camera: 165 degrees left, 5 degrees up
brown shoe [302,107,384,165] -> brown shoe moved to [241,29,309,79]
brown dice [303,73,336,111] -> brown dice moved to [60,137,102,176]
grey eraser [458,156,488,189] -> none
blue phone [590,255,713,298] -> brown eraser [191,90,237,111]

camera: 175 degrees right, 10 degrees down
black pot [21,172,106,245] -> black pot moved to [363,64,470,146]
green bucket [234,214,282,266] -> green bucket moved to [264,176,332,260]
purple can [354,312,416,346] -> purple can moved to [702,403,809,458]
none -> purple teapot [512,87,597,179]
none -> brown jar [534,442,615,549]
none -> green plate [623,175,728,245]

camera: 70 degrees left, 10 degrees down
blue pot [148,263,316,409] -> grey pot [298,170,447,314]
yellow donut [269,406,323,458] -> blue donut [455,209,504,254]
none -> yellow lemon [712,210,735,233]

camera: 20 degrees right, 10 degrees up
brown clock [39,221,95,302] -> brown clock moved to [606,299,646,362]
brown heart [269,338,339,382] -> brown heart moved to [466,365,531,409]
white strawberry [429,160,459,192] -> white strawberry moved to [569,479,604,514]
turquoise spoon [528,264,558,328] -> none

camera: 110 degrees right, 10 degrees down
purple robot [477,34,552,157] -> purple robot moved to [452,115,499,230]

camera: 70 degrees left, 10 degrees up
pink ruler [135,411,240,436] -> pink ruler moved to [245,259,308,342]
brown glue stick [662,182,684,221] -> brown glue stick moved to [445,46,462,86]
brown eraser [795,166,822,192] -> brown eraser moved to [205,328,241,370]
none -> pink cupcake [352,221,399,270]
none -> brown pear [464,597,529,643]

•••

» **PROBLEM STATEMENT**:
Include in the answer nothing but an exact repetition of the lines from the one with "brown dice [303,73,336,111]" through the end of the material.

» **EXERCISE OUTPUT**:
brown dice [303,73,336,111] -> brown dice moved to [60,137,102,176]
grey eraser [458,156,488,189] -> none
blue phone [590,255,713,298] -> brown eraser [191,90,237,111]

camera: 175 degrees right, 10 degrees down
black pot [21,172,106,245] -> black pot moved to [363,64,470,146]
green bucket [234,214,282,266] -> green bucket moved to [264,176,332,260]
purple can [354,312,416,346] -> purple can moved to [702,403,809,458]
none -> purple teapot [512,87,597,179]
none -> brown jar [534,442,615,549]
none -> green plate [623,175,728,245]

camera: 70 degrees left, 10 degrees down
blue pot [148,263,316,409] -> grey pot [298,170,447,314]
yellow donut [269,406,323,458] -> blue donut [455,209,504,254]
none -> yellow lemon [712,210,735,233]

camera: 20 degrees right, 10 degrees up
brown clock [39,221,95,302] -> brown clock moved to [606,299,646,362]
brown heart [269,338,339,382] -> brown heart moved to [466,365,531,409]
white strawberry [429,160,459,192] -> white strawberry moved to [569,479,604,514]
turquoise spoon [528,264,558,328] -> none

camera: 110 degrees right, 10 degrees down
purple robot [477,34,552,157] -> purple robot moved to [452,115,499,230]

camera: 70 degrees left, 10 degrees up
pink ruler [135,411,240,436] -> pink ruler moved to [245,259,308,342]
brown glue stick [662,182,684,221] -> brown glue stick moved to [445,46,462,86]
brown eraser [795,166,822,192] -> brown eraser moved to [205,328,241,370]
none -> pink cupcake [352,221,399,270]
none -> brown pear [464,597,529,643]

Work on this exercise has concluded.